Each line below that carries the string "black" must appear in the answer.

*Material to process*.
:::
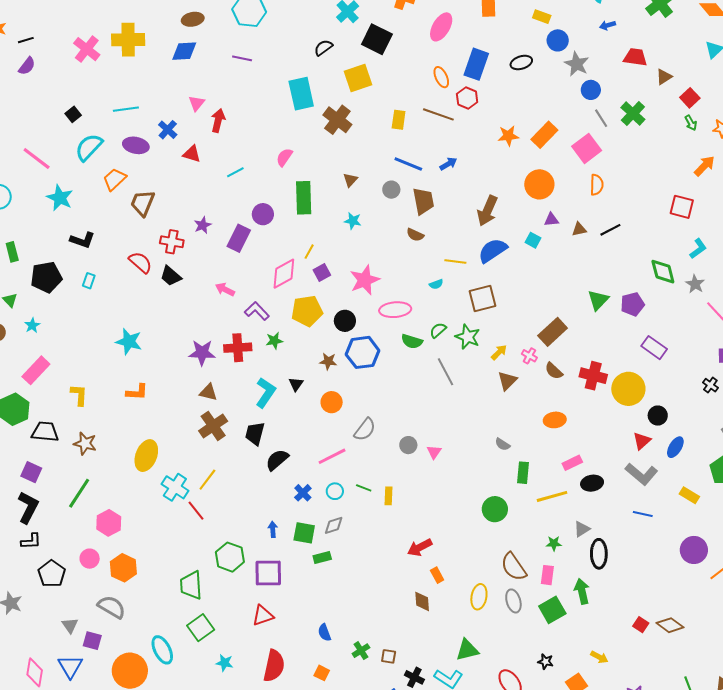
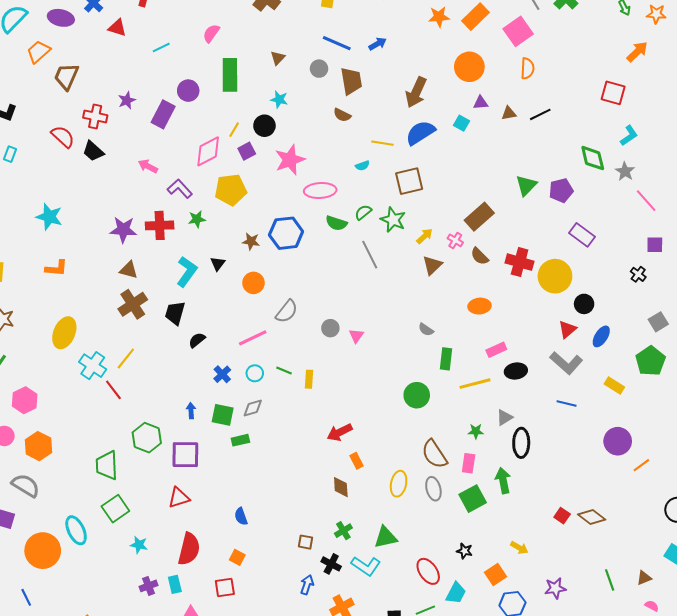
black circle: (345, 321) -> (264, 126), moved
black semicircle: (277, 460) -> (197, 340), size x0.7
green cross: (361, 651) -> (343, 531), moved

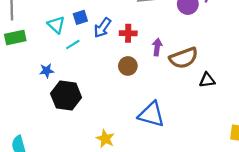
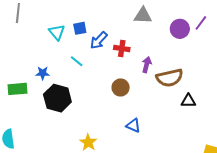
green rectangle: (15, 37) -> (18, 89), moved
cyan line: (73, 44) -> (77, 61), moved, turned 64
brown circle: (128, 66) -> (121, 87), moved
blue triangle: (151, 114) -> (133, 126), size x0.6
:::
*Answer space*.
black circle: (345, 321) -> (264, 126), moved
black semicircle: (277, 460) -> (197, 340), size x0.7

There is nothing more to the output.